▶ **Record extracts**
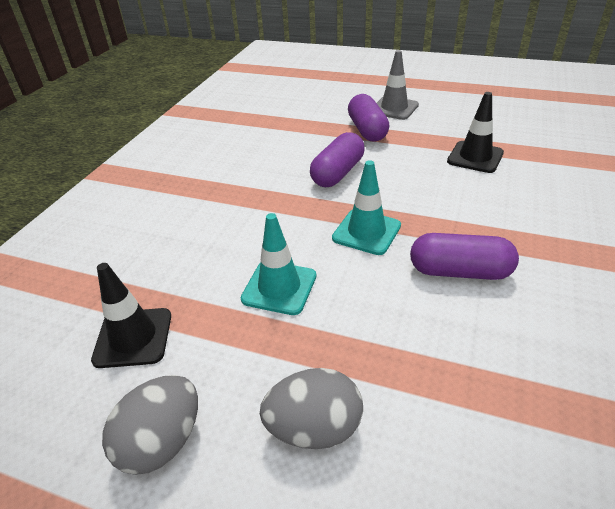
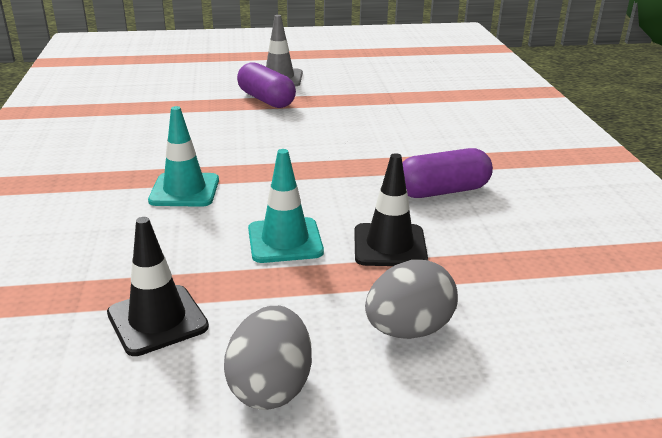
camera: 30 degrees left, 10 degrees down
(337, 173) = (265, 139): purple capsule -> none
(366, 232) = (335, 180): turquoise traffic cone -> turquoise traffic cone (184, 190)
(475, 157) = (389, 106): black traffic cone -> black traffic cone (389, 245)

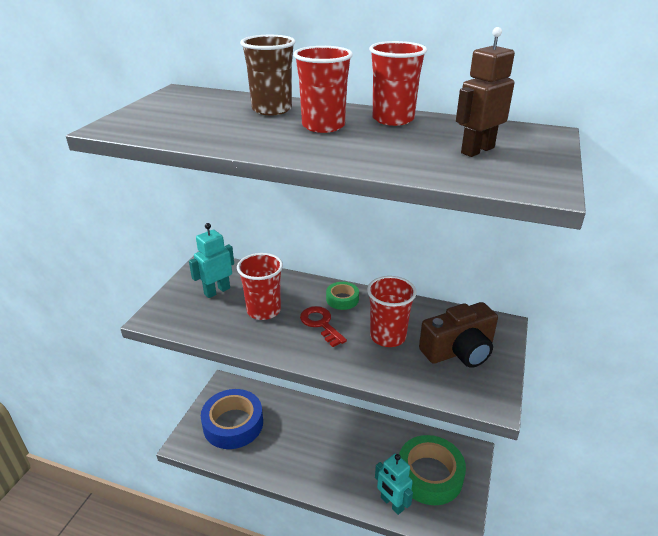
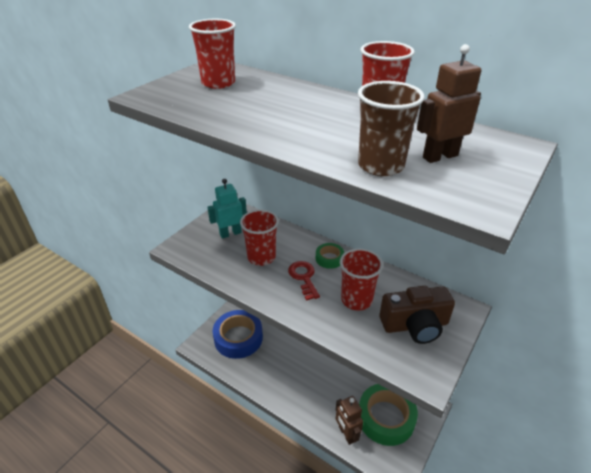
camera: 15 degrees right, 5 degrees up
(272, 109) = (278, 91): brown cup -> brown cup (381, 166)
(323, 126) = (313, 113): red cup -> red cup (218, 83)
(392, 504) = (346, 434): turquoise robot -> brown robot

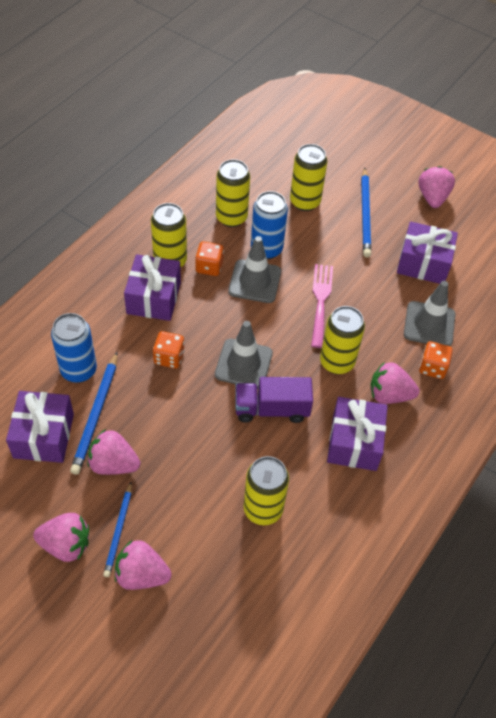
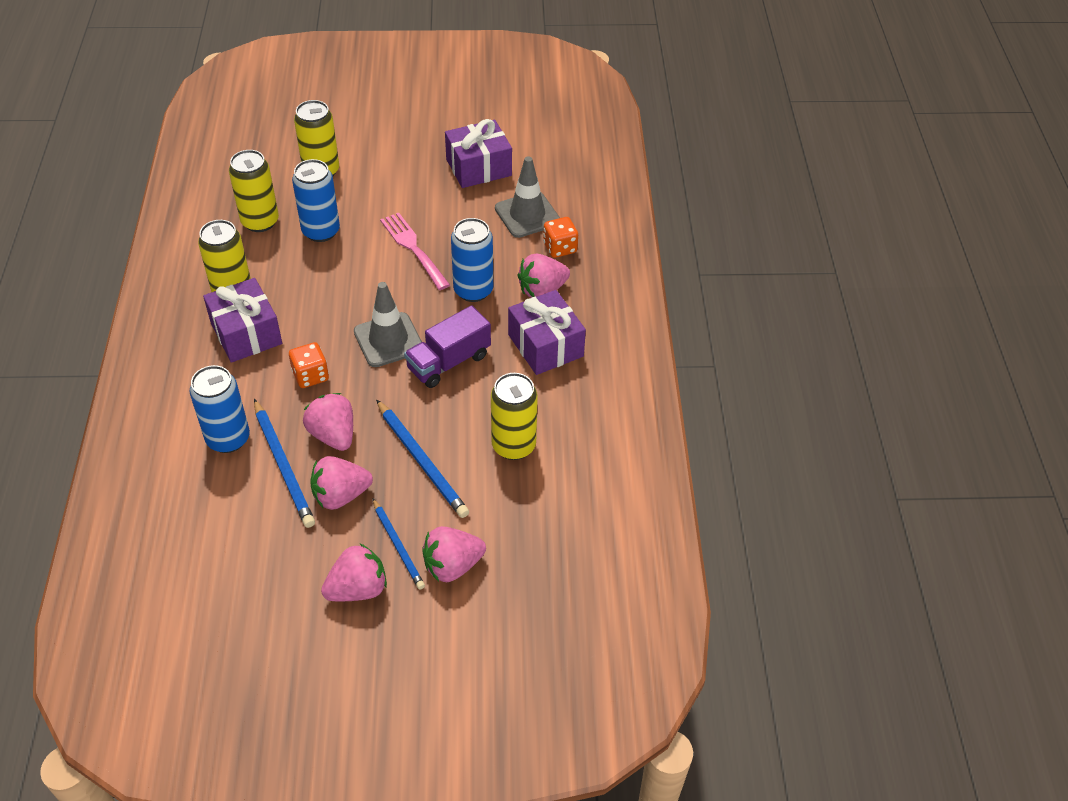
camera: 35 degrees left, 5 degrees down
(44, 436) = (246, 515): purple gift -> none
(209, 267) = (277, 276): orange dice -> none
(254, 281) = (335, 265): grey traffic cone -> none
(337, 362) = (473, 290): yellow can -> blue can
(365, 214) = (389, 153): blue pencil -> blue pencil (422, 461)
(432, 197) = (439, 108): pink strawberry -> pink strawberry (333, 435)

▶ **Directions for this task**
Starting at the line that contains "(254, 281) = (335, 265): grey", retype each remaining line of the records exactly; that line and the last line are both included.

▶ **Response area**
(254, 281) = (335, 265): grey traffic cone -> none
(337, 362) = (473, 290): yellow can -> blue can
(365, 214) = (389, 153): blue pencil -> blue pencil (422, 461)
(432, 197) = (439, 108): pink strawberry -> pink strawberry (333, 435)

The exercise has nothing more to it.